Aim of the exercise ::
Print nothing except the lines of the listing below from the line with "removed: portfel/różowy [243 94 344 148]" to the line with "camera: 55 degrees left, 10 degrees down", each exactly as written, both ends included.

Material for this task ::
┌──

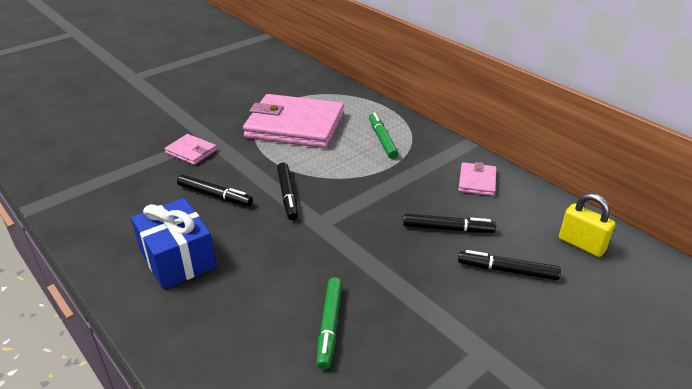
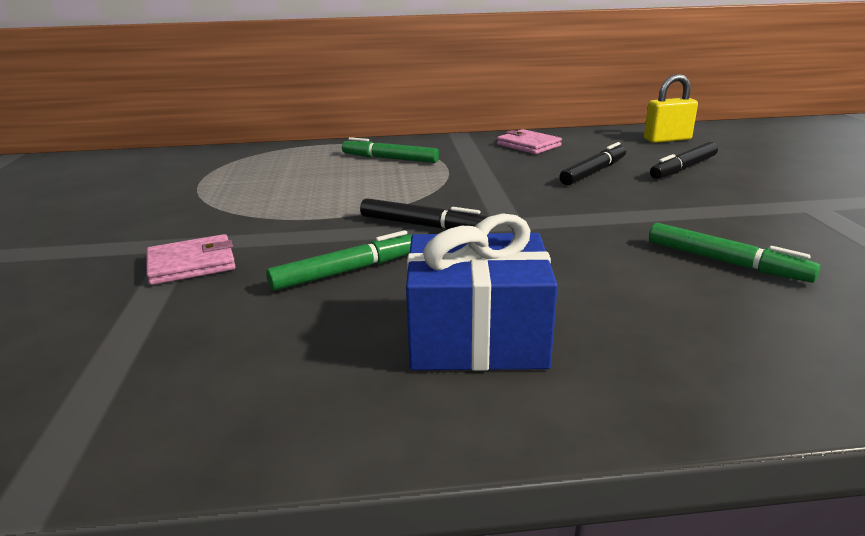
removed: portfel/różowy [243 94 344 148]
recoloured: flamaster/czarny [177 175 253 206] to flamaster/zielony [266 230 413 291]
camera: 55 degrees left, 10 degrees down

└──
┌──

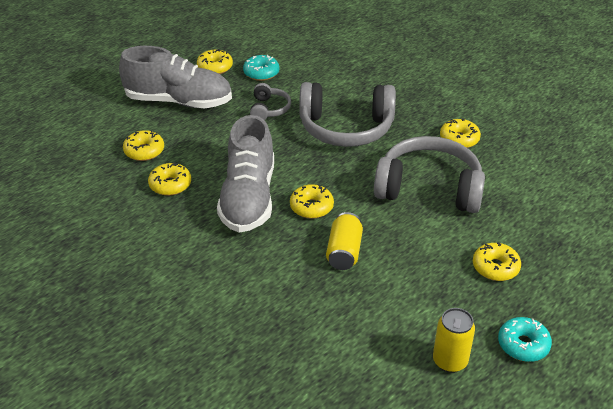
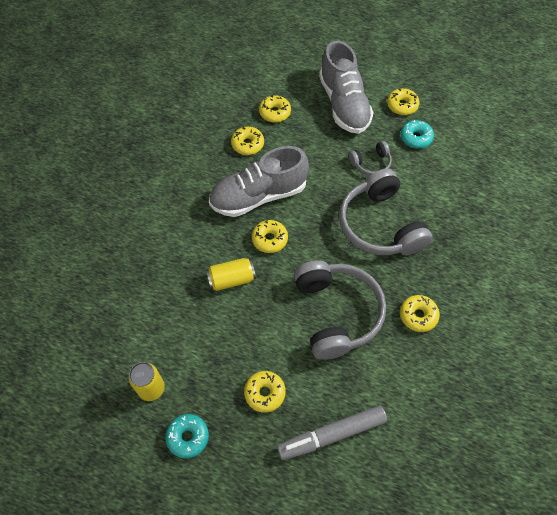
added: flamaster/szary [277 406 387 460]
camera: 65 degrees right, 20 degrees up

└──

Response to this exercise ::
removed: portfel/różowy [243 94 344 148]
recoloured: flamaster/czarny [177 175 253 206] to flamaster/zielony [266 230 413 291]
camera: 55 degrees left, 10 degrees down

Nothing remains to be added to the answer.